Change detection outputs
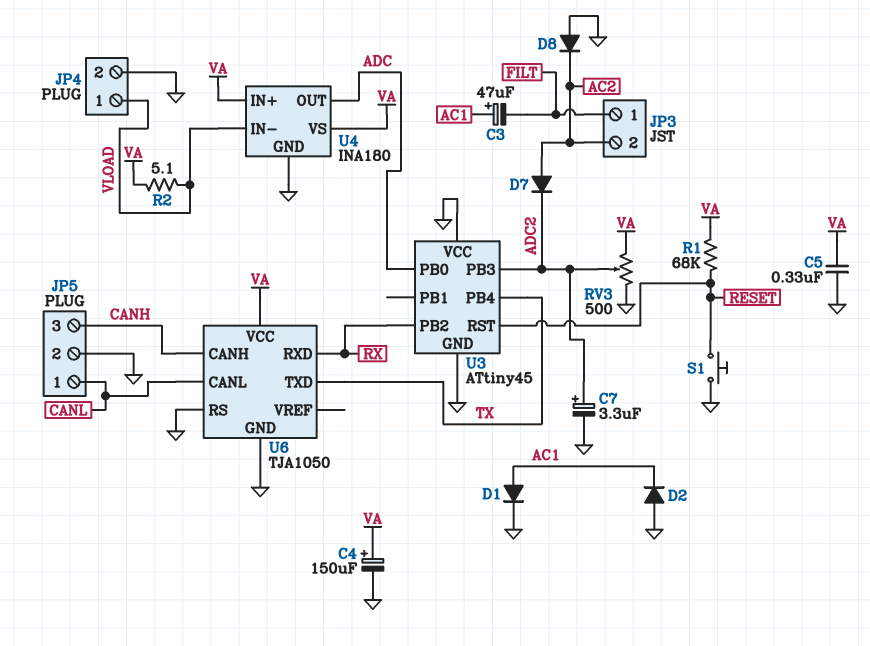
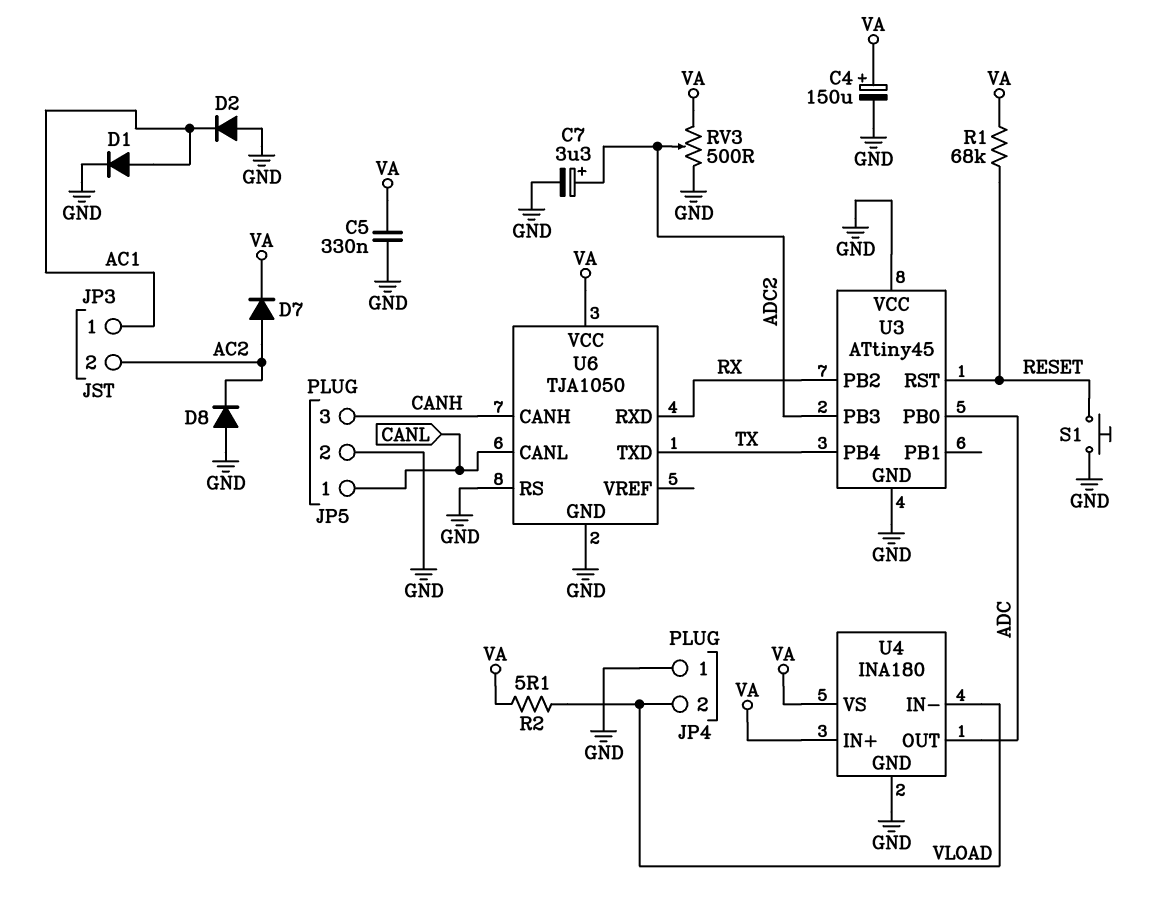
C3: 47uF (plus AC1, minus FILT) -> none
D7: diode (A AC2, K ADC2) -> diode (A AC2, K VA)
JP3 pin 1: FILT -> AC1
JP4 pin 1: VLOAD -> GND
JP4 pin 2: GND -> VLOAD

WORK REQUEST:
Which lines in the data above hold the string "VLOAD"? Show each one.

THE ANSWER:
JP4 pin 1: VLOAD -> GND
JP4 pin 2: GND -> VLOAD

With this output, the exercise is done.